** Opening Information given block **
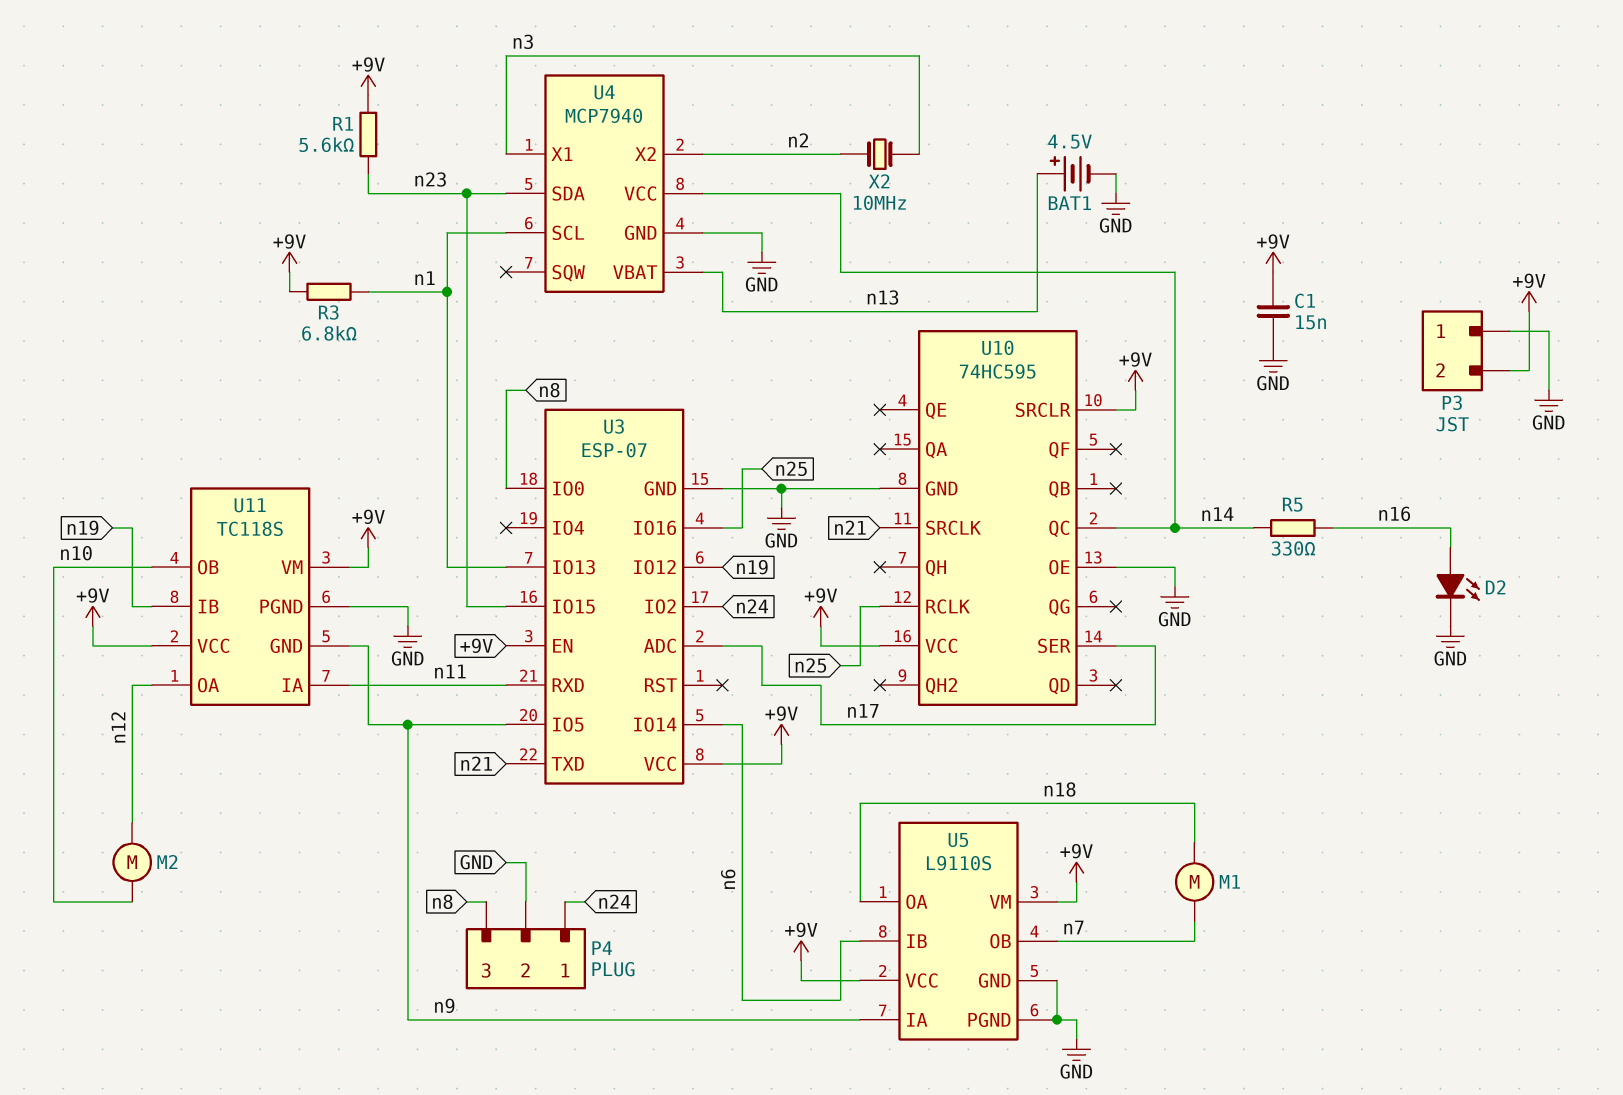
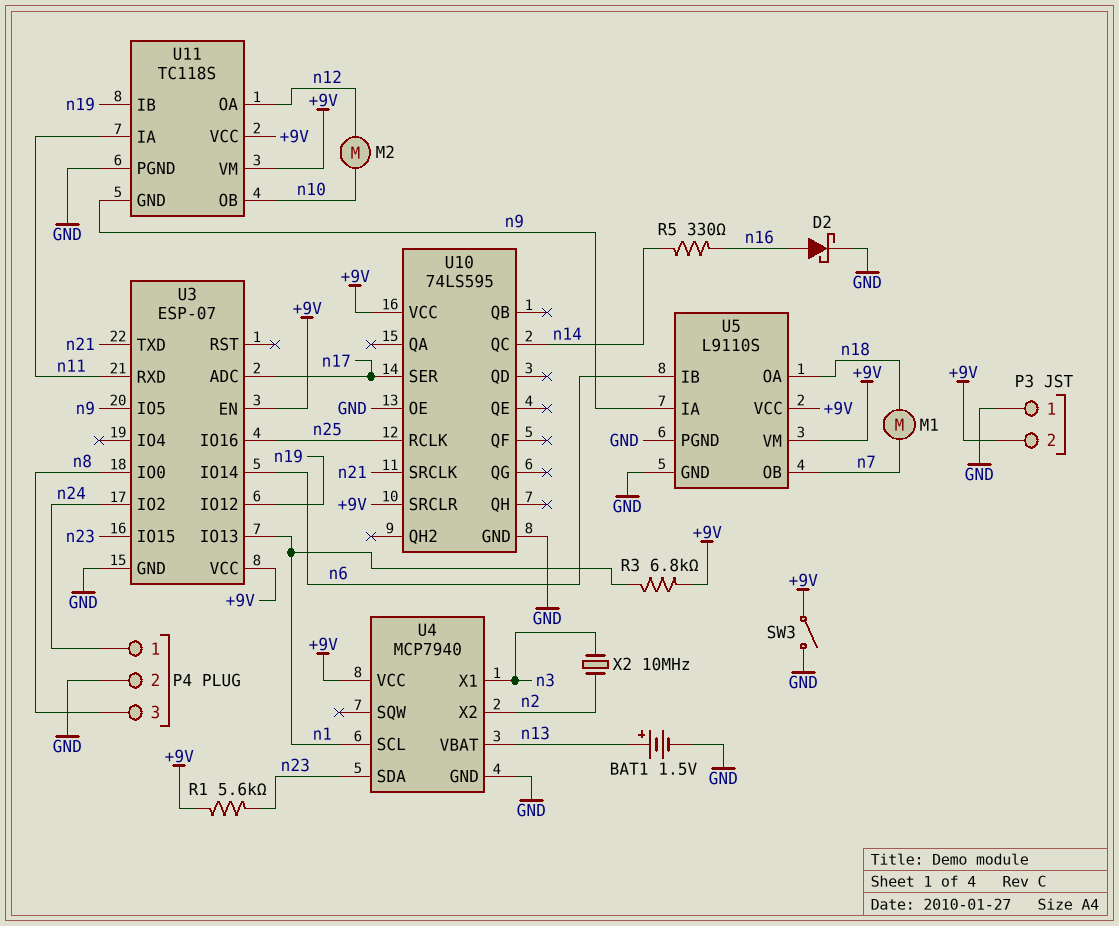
BAT1: 4.5V (plus n13, minus GND) -> 1.5V (plus n13, minus GND)
C1: 15nF (+9V, GND) -> none
D2: LED (A n16, K GND) -> schottky (A n16, K GND)
SW3: none -> switch (+9V, GND)
U4 pin VCC: n14 -> +9V
U10: 74HC595 -> 74LS595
** Closing Information given block **
* _What is required_:
Collect the complete line wherever the string "none" appears in the records.

* _Result_:
C1: 15nF (+9V, GND) -> none
SW3: none -> switch (+9V, GND)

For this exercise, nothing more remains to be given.